--- Dataset excerpts Enclosed Below ---

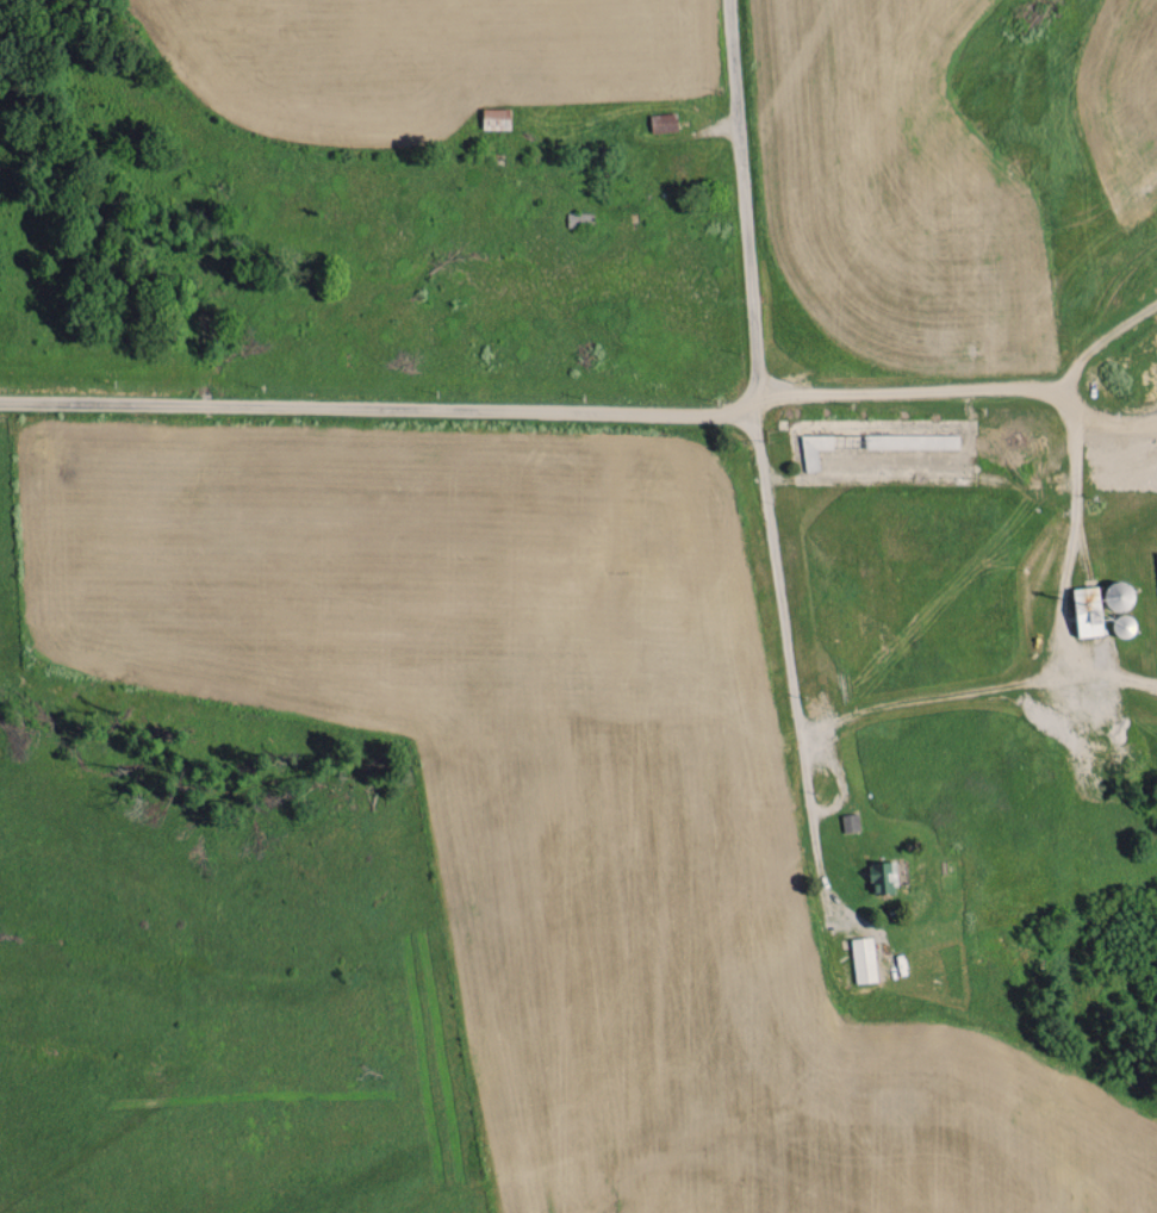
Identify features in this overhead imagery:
building: (495, 117)
building: (662, 121)
road: (741, 196)
road: (380, 413)
building: (912, 441)
building: (813, 450)
building: (1088, 609)
road: (1040, 662)
building: (883, 875)
building: (864, 958)

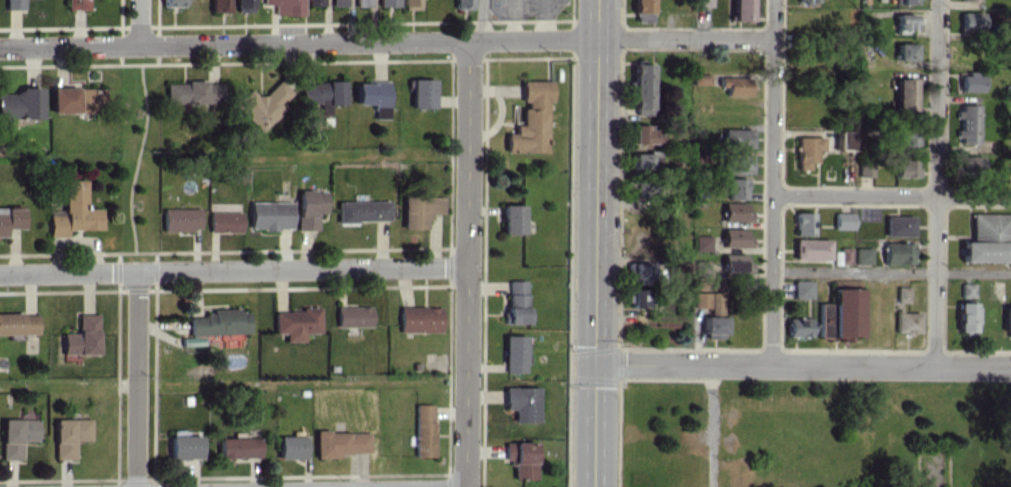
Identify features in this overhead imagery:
building: (970, 0)
building: (805, 1)
building: (905, 1)
building: (315, 2)
building: (339, 2)
building: (362, 2)
building: (173, 3)
building: (388, 3)
building: (703, 3)
building: (14, 4)
building: (77, 4)
building: (410, 4)
building: (463, 4)
building: (243, 5)
building: (220, 6)
building: (287, 6)
building: (642, 6)
building: (741, 10)
road: (481, 20)
building: (971, 20)
building: (904, 21)
road: (139, 23)
road: (686, 38)
road: (299, 43)
building: (905, 51)
building: (701, 79)
building: (970, 82)
building: (735, 85)
building: (642, 89)
building: (194, 92)
building: (422, 93)
building: (322, 94)
building: (904, 94)
building: (373, 96)
building: (76, 99)
building: (20, 104)
building: (263, 104)
building: (530, 119)
building: (967, 123)
building: (643, 134)
road: (772, 135)
building: (904, 136)
building: (737, 138)
building: (844, 139)
building: (807, 150)
road: (137, 158)
building: (645, 160)
building: (738, 163)
building: (971, 164)
building: (865, 168)
building: (905, 168)
road: (936, 182)
building: (736, 188)
road: (891, 195)
building: (310, 208)
building: (419, 210)
building: (74, 211)
building: (362, 211)
building: (735, 212)
building: (270, 215)
building: (10, 219)
building: (181, 219)
building: (511, 219)
building: (843, 220)
building: (224, 221)
building: (804, 223)
building: (899, 225)
building: (990, 225)
building: (735, 238)
road: (597, 243)
building: (702, 243)
building: (811, 249)
building: (984, 251)
building: (898, 253)
building: (845, 255)
building: (863, 255)
road: (466, 263)
building: (735, 263)
road: (232, 269)
building: (640, 271)
road: (891, 272)
building: (802, 289)
building: (902, 294)
building: (705, 300)
building: (516, 302)
building: (840, 314)
building: (353, 316)
road: (771, 318)
building: (419, 319)
building: (966, 319)
building: (1007, 319)
building: (295, 322)
building: (907, 322)
building: (18, 323)
building: (215, 325)
building: (713, 327)
building: (798, 327)
building: (82, 336)
building: (514, 353)
traffic signals: (596, 364)
road: (803, 365)
road: (137, 379)
road: (232, 383)
building: (522, 403)
road: (707, 426)
building: (423, 430)
building: (16, 436)
building: (69, 436)
building: (340, 443)
building: (184, 447)
building: (239, 447)
building: (291, 447)
building: (521, 459)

--- End of Enclosed Dataset excerpts ---

* _Your assignment_
Only the text of the records is to be reproduced exactly; skip the pictures.

* _Output_
Identify features in this overhead imagery:
building: (495, 117)
building: (662, 121)
road: (741, 196)
road: (380, 413)
building: (912, 441)
building: (813, 450)
building: (1088, 609)
road: (1040, 662)
building: (883, 875)
building: (864, 958)

Identify features in this overhead imagery:
building: (970, 0)
building: (805, 1)
building: (905, 1)
building: (315, 2)
building: (339, 2)
building: (362, 2)
building: (173, 3)
building: (388, 3)
building: (703, 3)
building: (14, 4)
building: (77, 4)
building: (410, 4)
building: (463, 4)
building: (243, 5)
building: (220, 6)
building: (287, 6)
building: (642, 6)
building: (741, 10)
road: (481, 20)
building: (971, 20)
building: (904, 21)
road: (139, 23)
road: (686, 38)
road: (299, 43)
building: (905, 51)
building: (701, 79)
building: (970, 82)
building: (735, 85)
building: (642, 89)
building: (194, 92)
building: (422, 93)
building: (322, 94)
building: (904, 94)
building: (373, 96)
building: (76, 99)
building: (20, 104)
building: (263, 104)
building: (530, 119)
building: (967, 123)
building: (643, 134)
road: (772, 135)
building: (904, 136)
building: (737, 138)
building: (844, 139)
building: (807, 150)
road: (137, 158)
building: (645, 160)
building: (738, 163)
building: (971, 164)
building: (865, 168)
building: (905, 168)
road: (936, 182)
building: (736, 188)
road: (891, 195)
building: (310, 208)
building: (419, 210)
building: (74, 211)
building: (362, 211)
building: (735, 212)
building: (270, 215)
building: (10, 219)
building: (181, 219)
building: (511, 219)
building: (843, 220)
building: (224, 221)
building: (804, 223)
building: (899, 225)
building: (990, 225)
building: (735, 238)
road: (597, 243)
building: (702, 243)
building: (811, 249)
building: (984, 251)
building: (898, 253)
building: (845, 255)
building: (863, 255)
road: (466, 263)
building: (735, 263)
road: (232, 269)
building: (640, 271)
road: (891, 272)
building: (802, 289)
building: (902, 294)
building: (705, 300)
building: (516, 302)
building: (840, 314)
building: (353, 316)
road: (771, 318)
building: (419, 319)
building: (966, 319)
building: (1007, 319)
building: (295, 322)
building: (907, 322)
building: (18, 323)
building: (215, 325)
building: (713, 327)
building: (798, 327)
building: (82, 336)
building: (514, 353)
traffic signals: (596, 364)
road: (803, 365)
road: (137, 379)
road: (232, 383)
building: (522, 403)
road: (707, 426)
building: (423, 430)
building: (16, 436)
building: (69, 436)
building: (340, 443)
building: (184, 447)
building: (239, 447)
building: (291, 447)
building: (521, 459)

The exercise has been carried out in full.